- Data for review:
"""

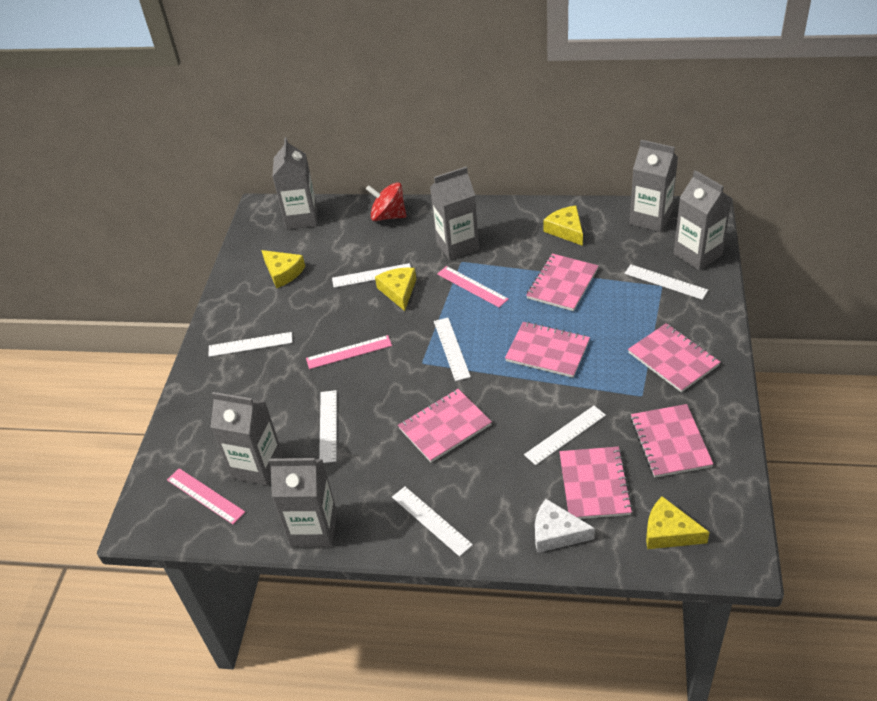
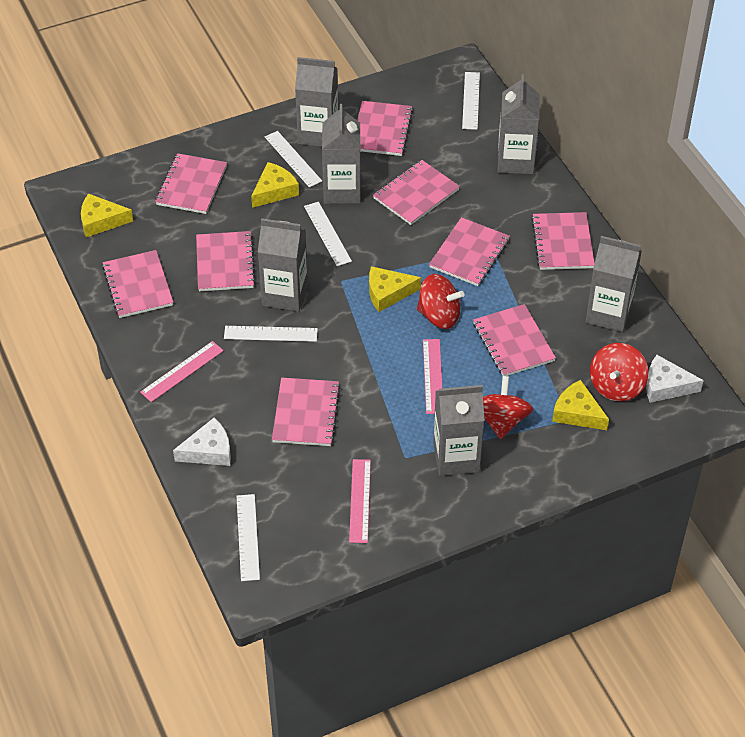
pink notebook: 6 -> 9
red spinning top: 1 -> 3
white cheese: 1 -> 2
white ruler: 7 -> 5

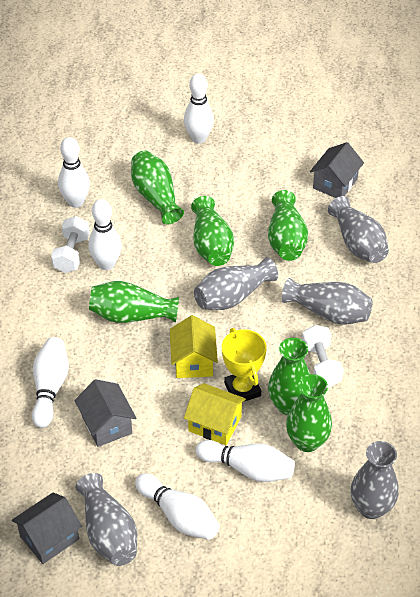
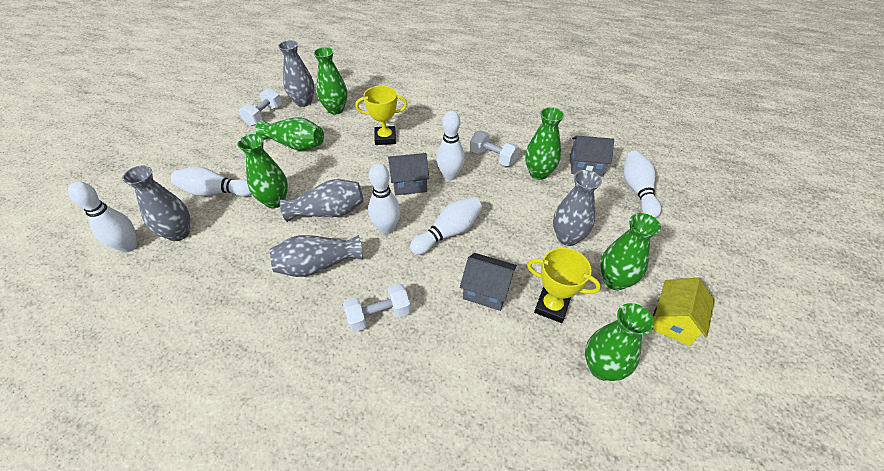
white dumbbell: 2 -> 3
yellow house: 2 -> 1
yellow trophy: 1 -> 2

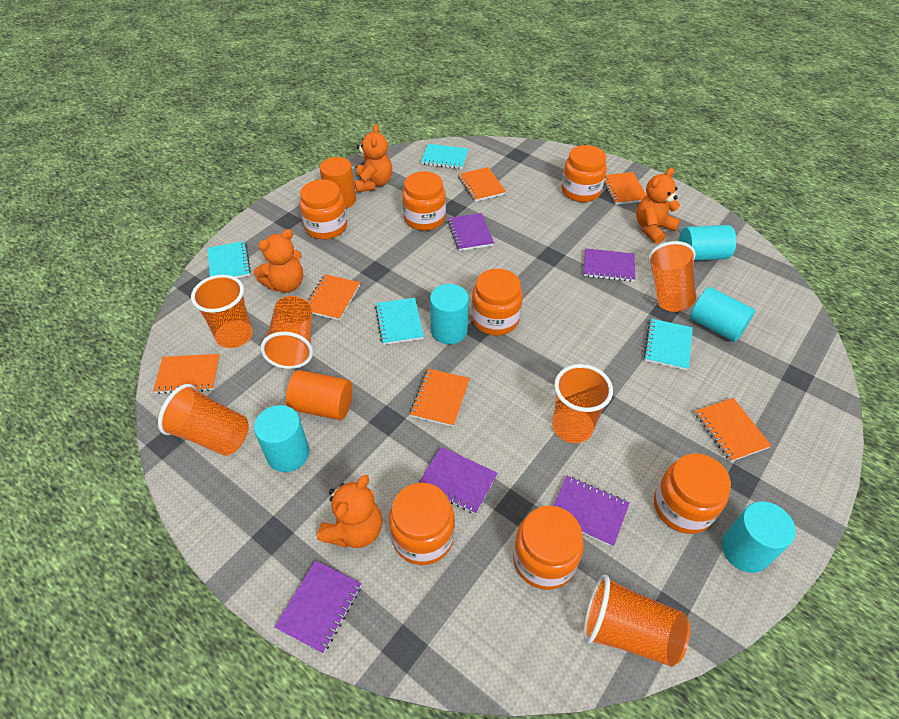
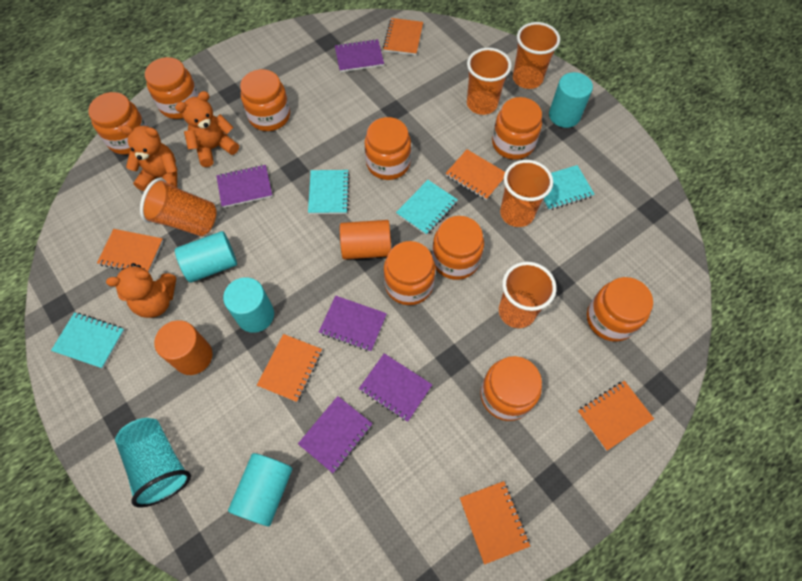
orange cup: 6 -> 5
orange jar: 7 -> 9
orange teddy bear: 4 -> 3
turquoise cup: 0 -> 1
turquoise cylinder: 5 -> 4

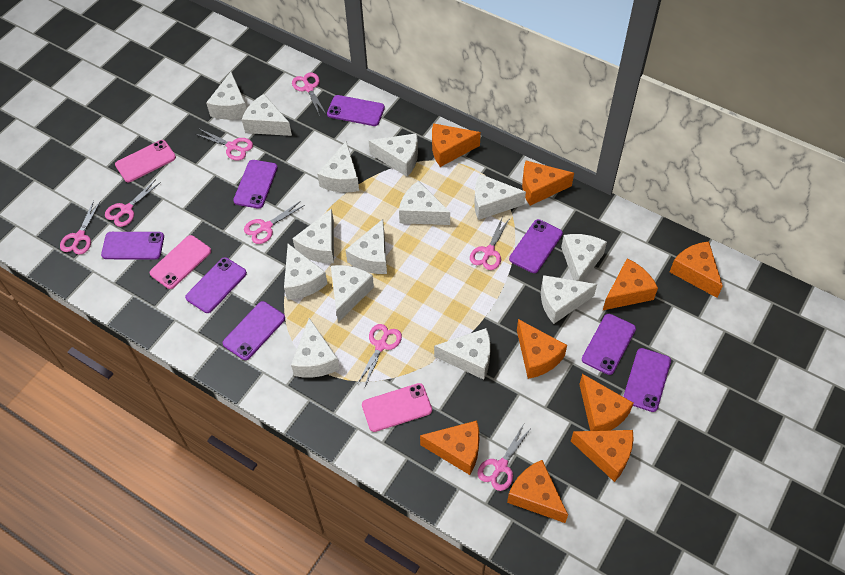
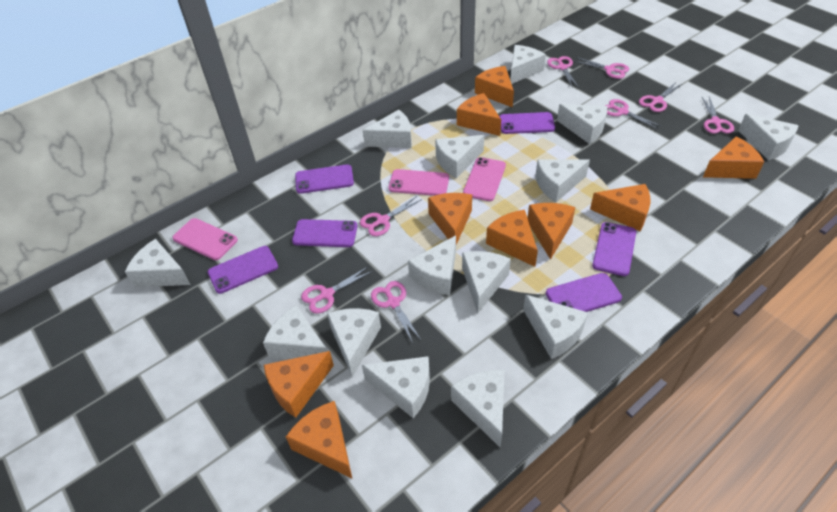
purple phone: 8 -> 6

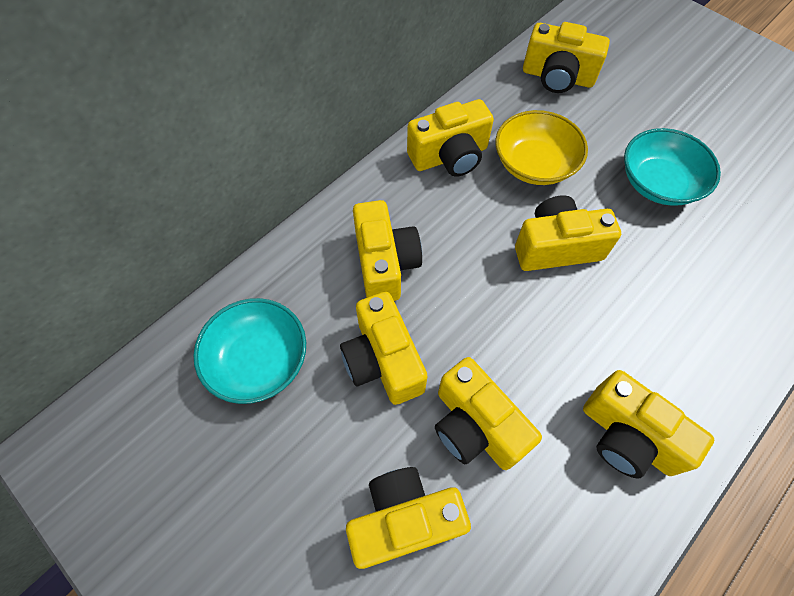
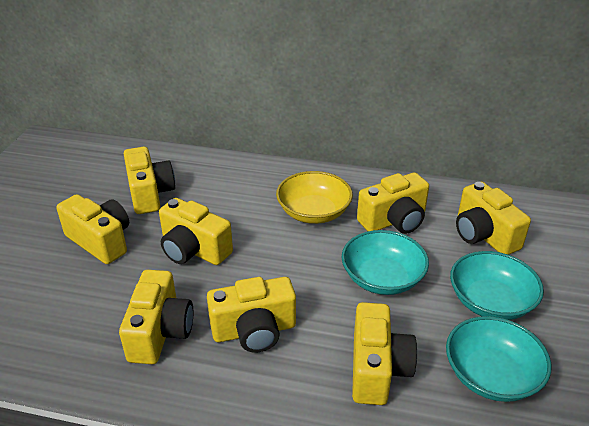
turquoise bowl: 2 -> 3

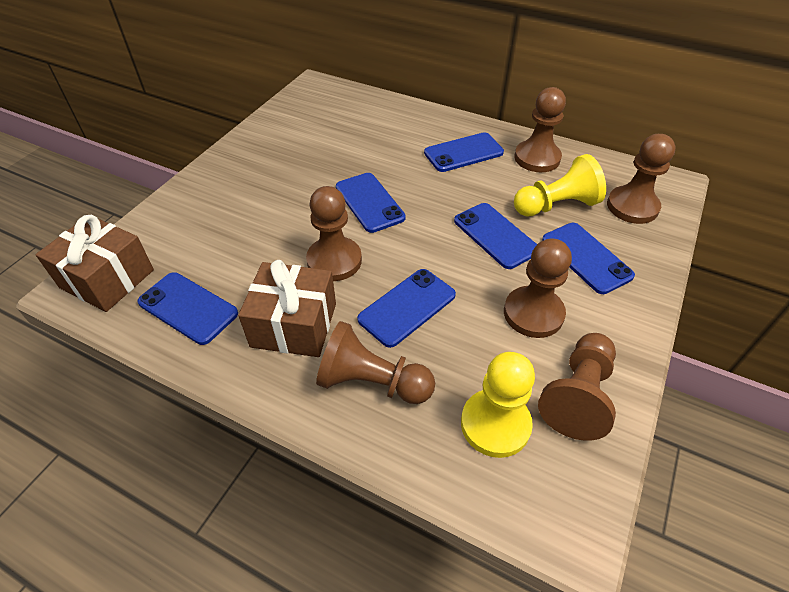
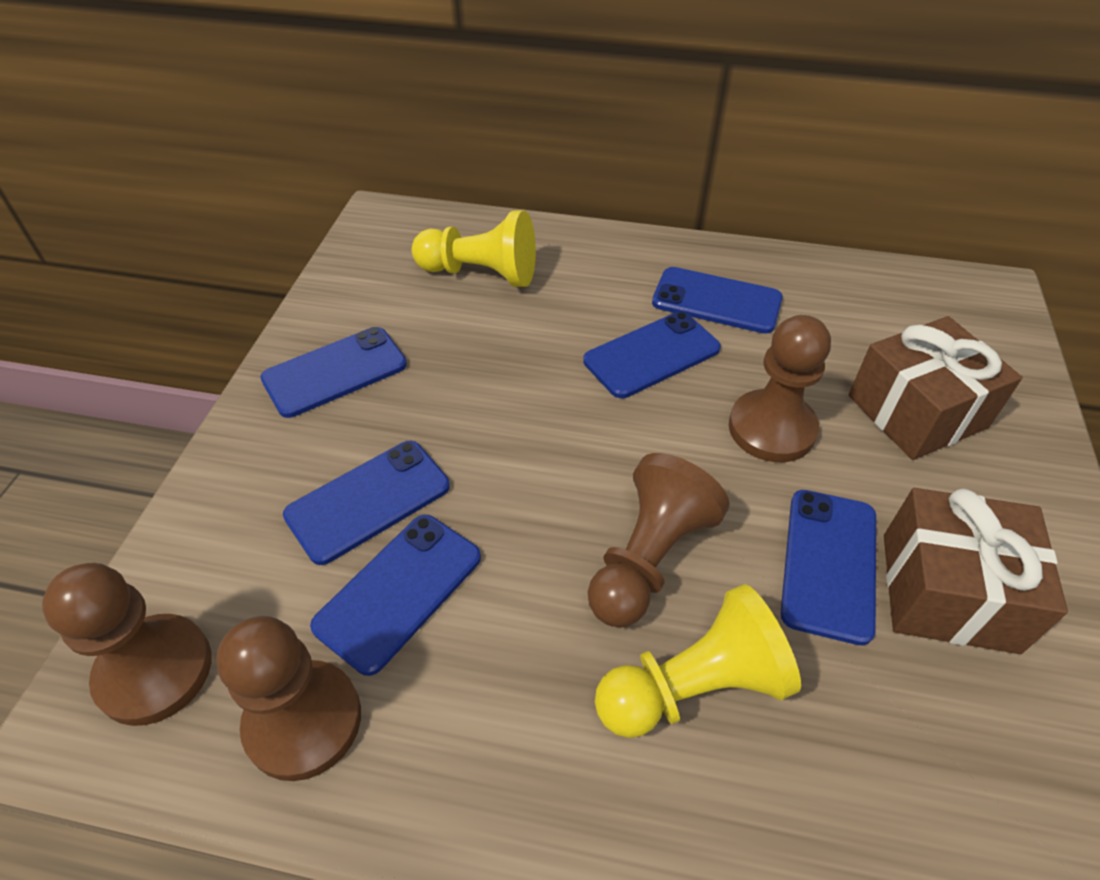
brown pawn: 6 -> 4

"""

- Problem:
Repeat the records above exactly, without pictures.

- Task result:
pink notebook: 6 -> 9
red spinning top: 1 -> 3
white cheese: 1 -> 2
white ruler: 7 -> 5

white dumbbell: 2 -> 3
yellow house: 2 -> 1
yellow trophy: 1 -> 2

orange cup: 6 -> 5
orange jar: 7 -> 9
orange teddy bear: 4 -> 3
turquoise cup: 0 -> 1
turquoise cylinder: 5 -> 4

purple phone: 8 -> 6

turquoise bowl: 2 -> 3

brown pawn: 6 -> 4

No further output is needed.